- _PROBLEM DESCRIPTION_:
Every line from the one containing "blue plate F1:G1" to the one containing "white plate I4:I5" in the records below, both included, must be set down exactly, and no other line.

- _DATA SECTION_:
+++++

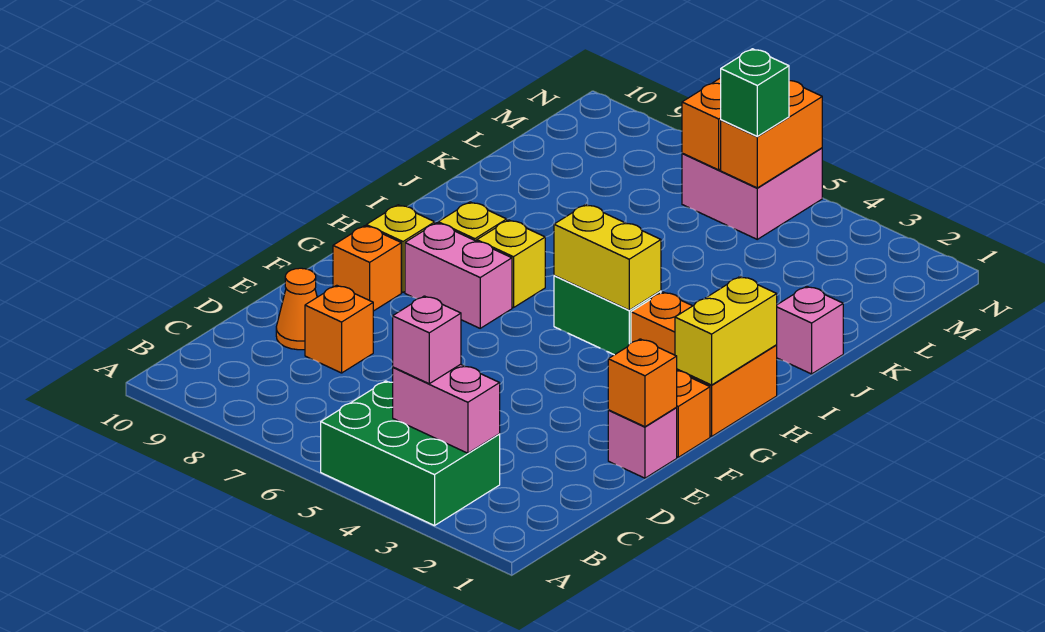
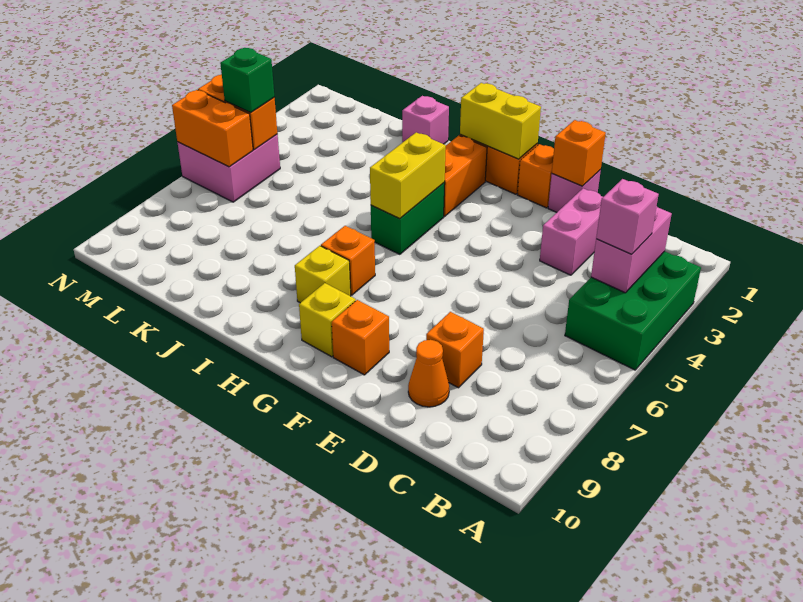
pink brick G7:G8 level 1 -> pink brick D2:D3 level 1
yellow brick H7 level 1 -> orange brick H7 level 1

+++++

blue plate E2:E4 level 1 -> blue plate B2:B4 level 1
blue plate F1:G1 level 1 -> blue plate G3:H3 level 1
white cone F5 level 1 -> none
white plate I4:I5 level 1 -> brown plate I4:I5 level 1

+++++

- _TASK ANSWER_:
blue plate F1:G1 level 1 -> blue plate G3:H3 level 1
white cone F5 level 1 -> none
white plate I4:I5 level 1 -> brown plate I4:I5 level 1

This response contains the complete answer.